What is required: Output the records exactly, and drop each picture.

Information:
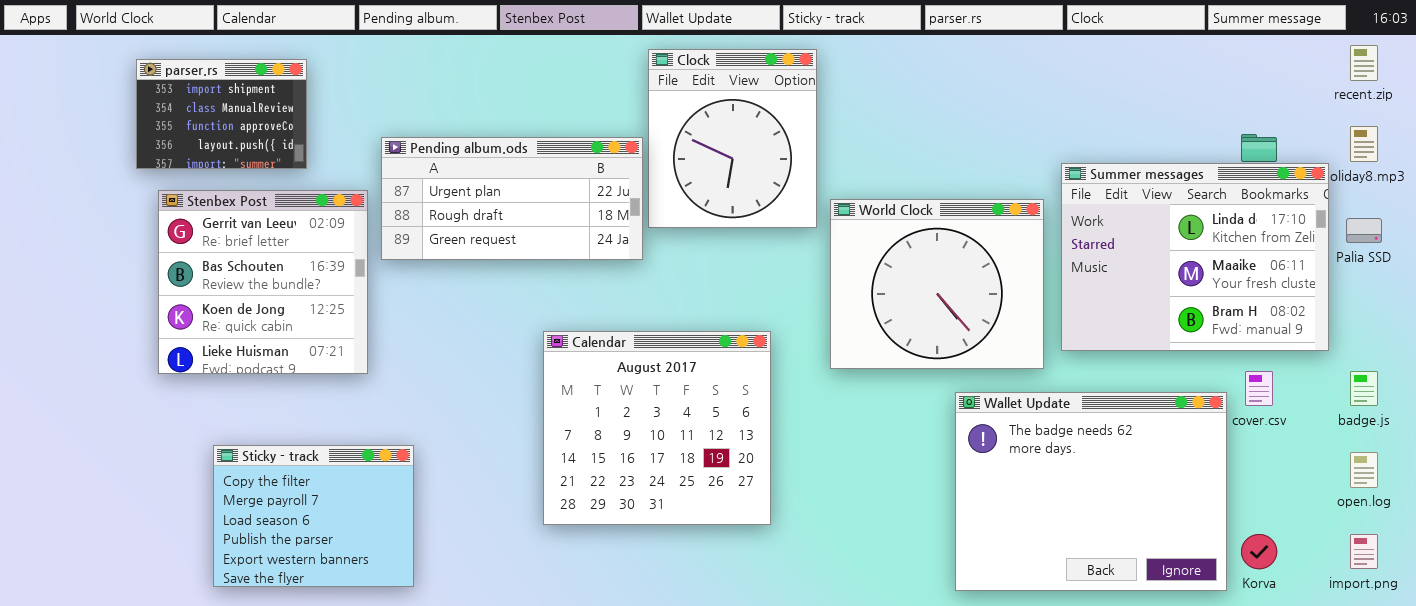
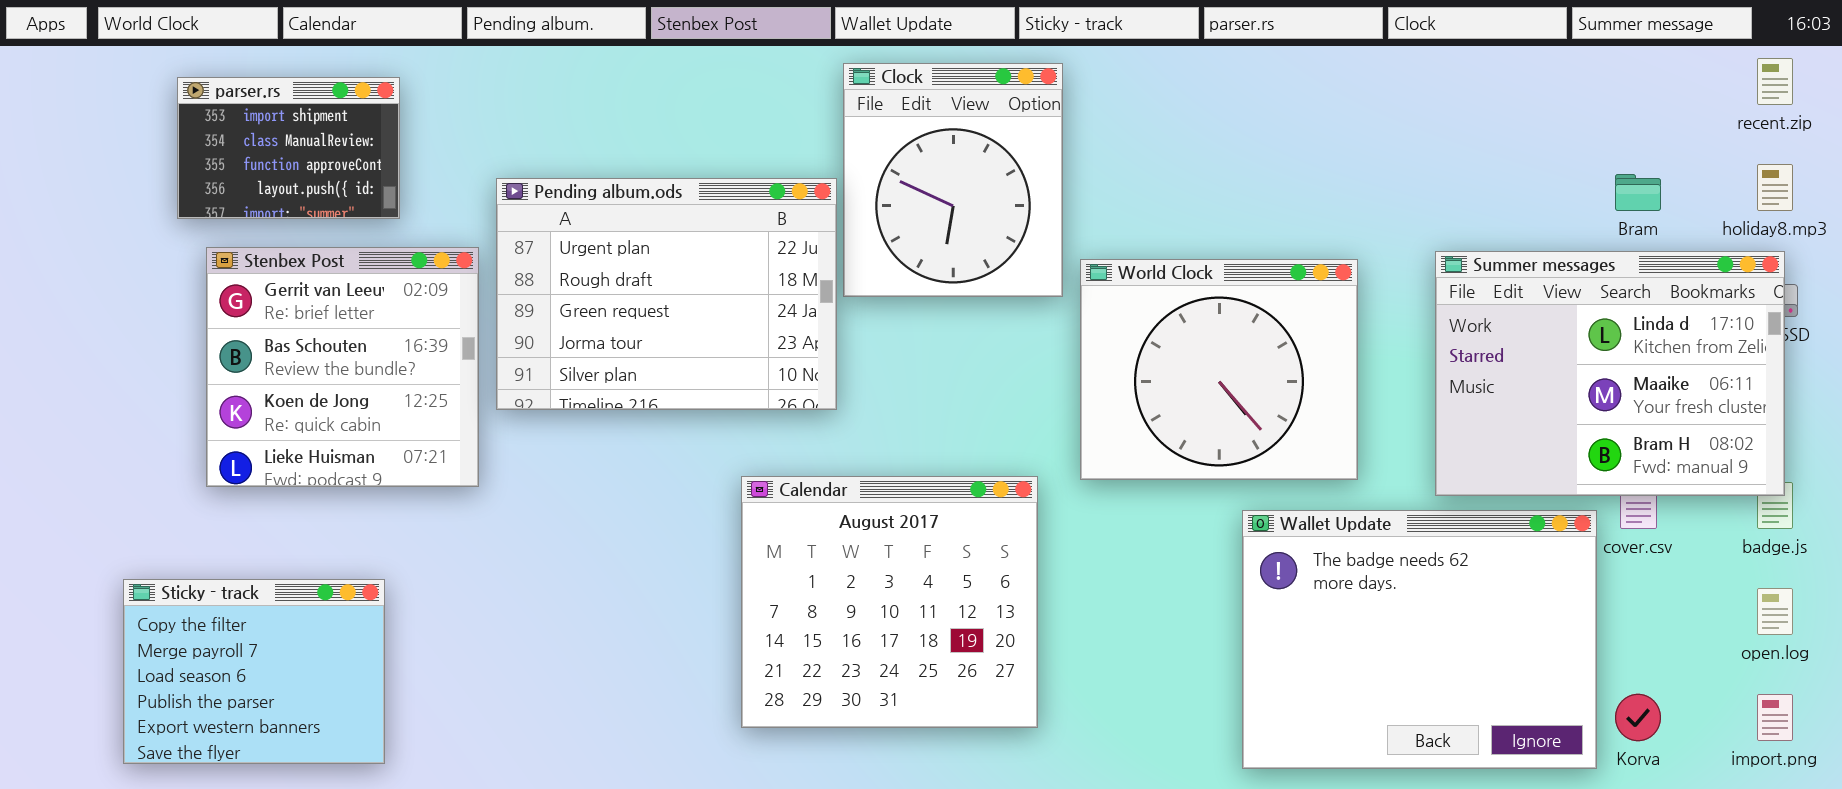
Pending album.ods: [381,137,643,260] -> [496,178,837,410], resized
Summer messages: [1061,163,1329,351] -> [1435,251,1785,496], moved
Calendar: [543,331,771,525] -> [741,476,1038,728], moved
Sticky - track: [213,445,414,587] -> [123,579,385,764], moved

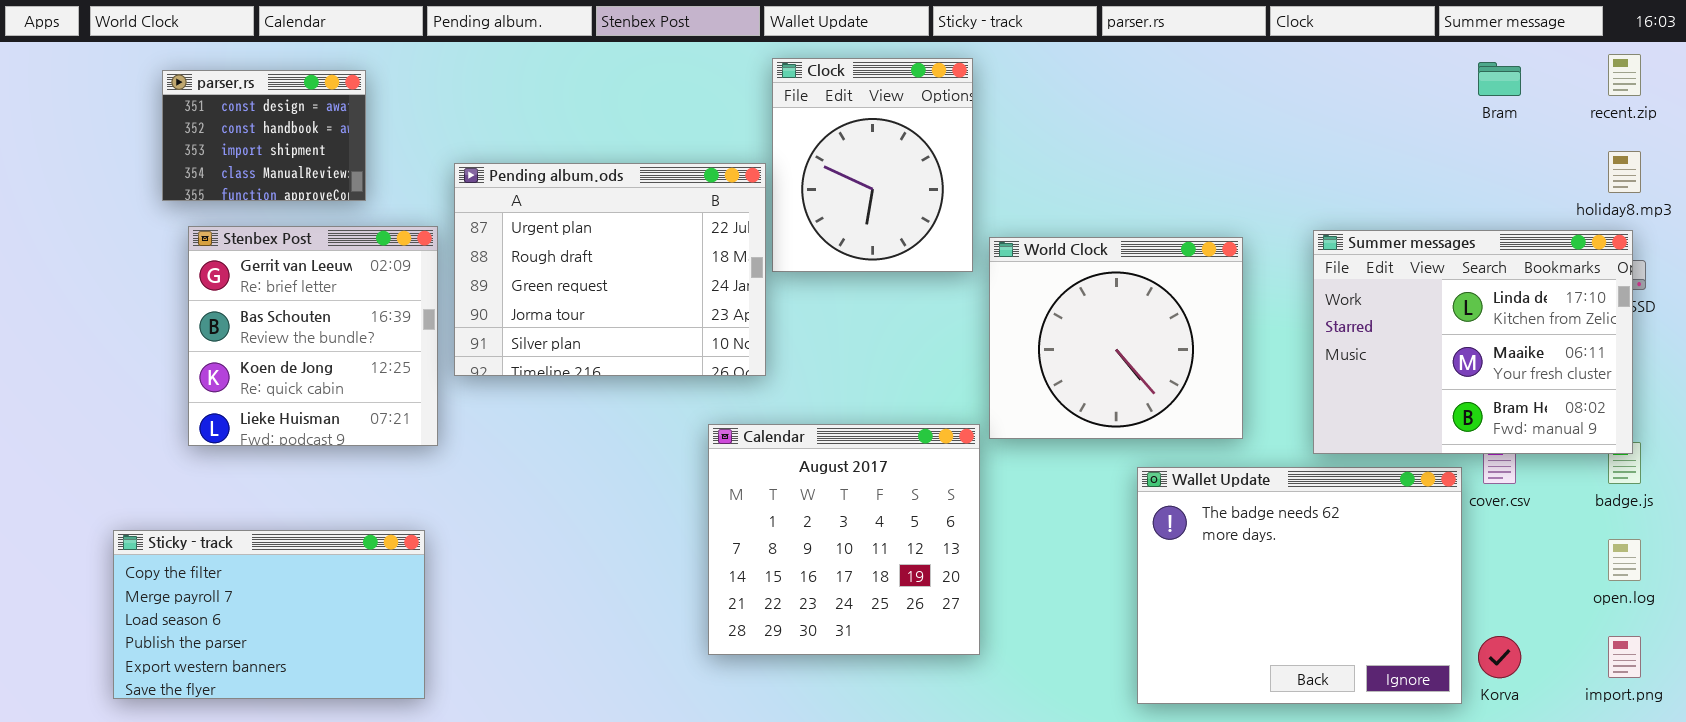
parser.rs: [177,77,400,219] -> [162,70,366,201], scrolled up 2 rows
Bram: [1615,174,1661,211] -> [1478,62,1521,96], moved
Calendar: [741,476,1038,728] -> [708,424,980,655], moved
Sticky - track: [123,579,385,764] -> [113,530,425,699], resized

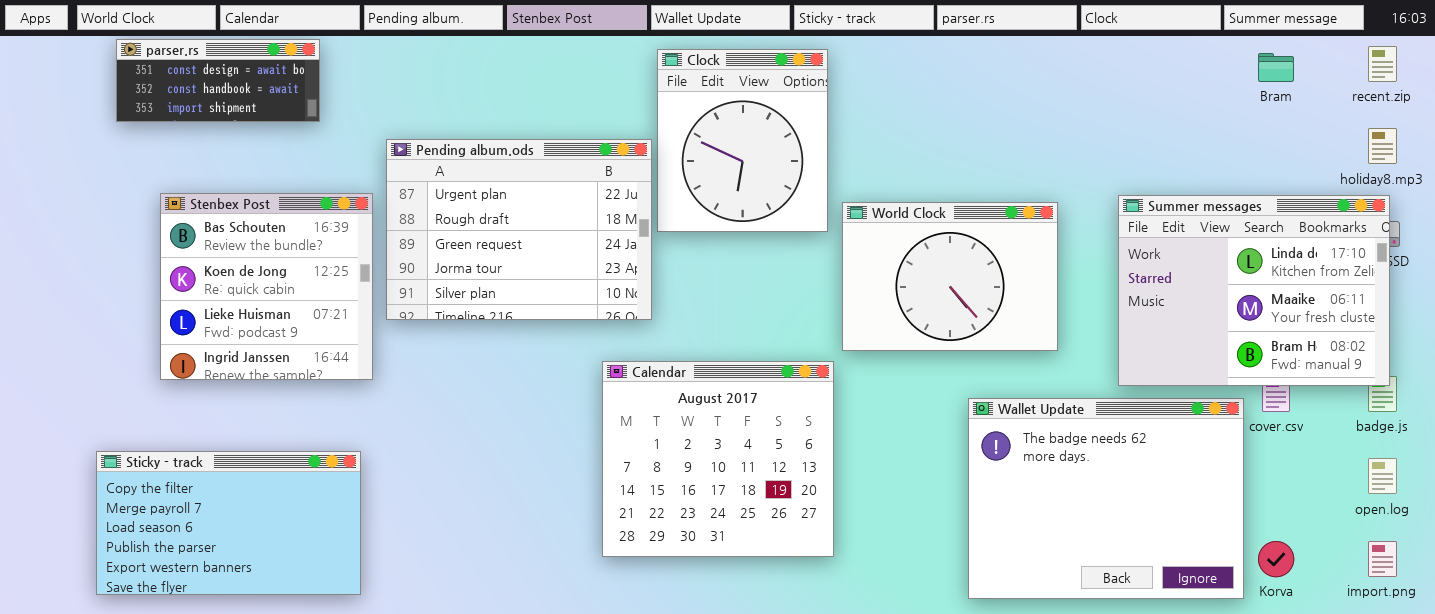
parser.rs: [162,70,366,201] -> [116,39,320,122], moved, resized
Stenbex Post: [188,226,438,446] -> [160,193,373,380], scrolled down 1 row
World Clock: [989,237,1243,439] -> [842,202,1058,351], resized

Solution:
Pending album.ods: [381,137,643,260] -> [496,178,837,410], resized
Summer messages: [1061,163,1329,351] -> [1435,251,1785,496], moved
Calendar: [543,331,771,525] -> [741,476,1038,728], moved
Sticky - track: [213,445,414,587] -> [123,579,385,764], moved

parser.rs: [177,77,400,219] -> [162,70,366,201], scrolled up 2 rows
Bram: [1615,174,1661,211] -> [1478,62,1521,96], moved
Calendar: [741,476,1038,728] -> [708,424,980,655], moved
Sticky - track: [123,579,385,764] -> [113,530,425,699], resized

parser.rs: [162,70,366,201] -> [116,39,320,122], moved, resized
Stenbex Post: [188,226,438,446] -> [160,193,373,380], scrolled down 1 row
World Clock: [989,237,1243,439] -> [842,202,1058,351], resized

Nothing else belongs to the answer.